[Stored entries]

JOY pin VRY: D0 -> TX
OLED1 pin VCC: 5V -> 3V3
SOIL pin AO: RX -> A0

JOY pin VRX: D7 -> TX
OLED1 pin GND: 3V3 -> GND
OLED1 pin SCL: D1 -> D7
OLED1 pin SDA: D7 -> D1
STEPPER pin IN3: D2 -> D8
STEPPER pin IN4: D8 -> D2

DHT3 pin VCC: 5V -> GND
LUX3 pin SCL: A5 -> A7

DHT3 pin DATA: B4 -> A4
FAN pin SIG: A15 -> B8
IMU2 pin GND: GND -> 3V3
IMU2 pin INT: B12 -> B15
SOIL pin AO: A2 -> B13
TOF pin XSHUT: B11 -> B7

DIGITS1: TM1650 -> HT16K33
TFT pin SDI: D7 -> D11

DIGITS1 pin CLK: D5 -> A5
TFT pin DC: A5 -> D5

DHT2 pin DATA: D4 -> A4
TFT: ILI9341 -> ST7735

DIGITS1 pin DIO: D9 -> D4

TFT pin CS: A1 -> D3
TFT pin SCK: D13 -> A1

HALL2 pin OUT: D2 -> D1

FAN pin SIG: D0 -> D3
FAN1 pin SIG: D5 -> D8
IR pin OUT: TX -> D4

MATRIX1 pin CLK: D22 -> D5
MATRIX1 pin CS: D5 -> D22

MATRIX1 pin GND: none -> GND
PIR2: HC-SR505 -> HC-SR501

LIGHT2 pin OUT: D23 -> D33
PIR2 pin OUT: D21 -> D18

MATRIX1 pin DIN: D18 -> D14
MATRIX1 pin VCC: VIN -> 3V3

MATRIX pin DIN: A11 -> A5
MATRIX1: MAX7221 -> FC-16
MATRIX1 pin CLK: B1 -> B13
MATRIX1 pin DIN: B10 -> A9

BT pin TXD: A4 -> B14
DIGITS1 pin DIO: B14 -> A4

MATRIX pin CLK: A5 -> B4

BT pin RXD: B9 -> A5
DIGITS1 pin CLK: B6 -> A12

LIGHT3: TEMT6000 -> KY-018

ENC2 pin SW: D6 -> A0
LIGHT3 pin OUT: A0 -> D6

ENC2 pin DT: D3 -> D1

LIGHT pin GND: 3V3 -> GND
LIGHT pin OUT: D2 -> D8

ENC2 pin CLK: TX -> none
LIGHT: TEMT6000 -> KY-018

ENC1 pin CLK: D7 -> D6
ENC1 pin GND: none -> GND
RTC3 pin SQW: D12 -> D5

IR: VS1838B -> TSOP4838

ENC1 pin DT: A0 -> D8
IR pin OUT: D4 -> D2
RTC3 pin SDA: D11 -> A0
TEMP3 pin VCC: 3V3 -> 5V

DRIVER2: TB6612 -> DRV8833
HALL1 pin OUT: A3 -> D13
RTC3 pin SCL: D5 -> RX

Task description:
Only the lines from the start of the data to the line holding "TFT pin SCK: D13 -> A1" are wanted; return them exactly, both ends included.

Answer to this exercise:
JOY pin VRY: D0 -> TX
OLED1 pin VCC: 5V -> 3V3
SOIL pin AO: RX -> A0

JOY pin VRX: D7 -> TX
OLED1 pin GND: 3V3 -> GND
OLED1 pin SCL: D1 -> D7
OLED1 pin SDA: D7 -> D1
STEPPER pin IN3: D2 -> D8
STEPPER pin IN4: D8 -> D2

DHT3 pin VCC: 5V -> GND
LUX3 pin SCL: A5 -> A7

DHT3 pin DATA: B4 -> A4
FAN pin SIG: A15 -> B8
IMU2 pin GND: GND -> 3V3
IMU2 pin INT: B12 -> B15
SOIL pin AO: A2 -> B13
TOF pin XSHUT: B11 -> B7

DIGITS1: TM1650 -> HT16K33
TFT pin SDI: D7 -> D11

DIGITS1 pin CLK: D5 -> A5
TFT pin DC: A5 -> D5

DHT2 pin DATA: D4 -> A4
TFT: ILI9341 -> ST7735

DIGITS1 pin DIO: D9 -> D4

TFT pin CS: A1 -> D3
TFT pin SCK: D13 -> A1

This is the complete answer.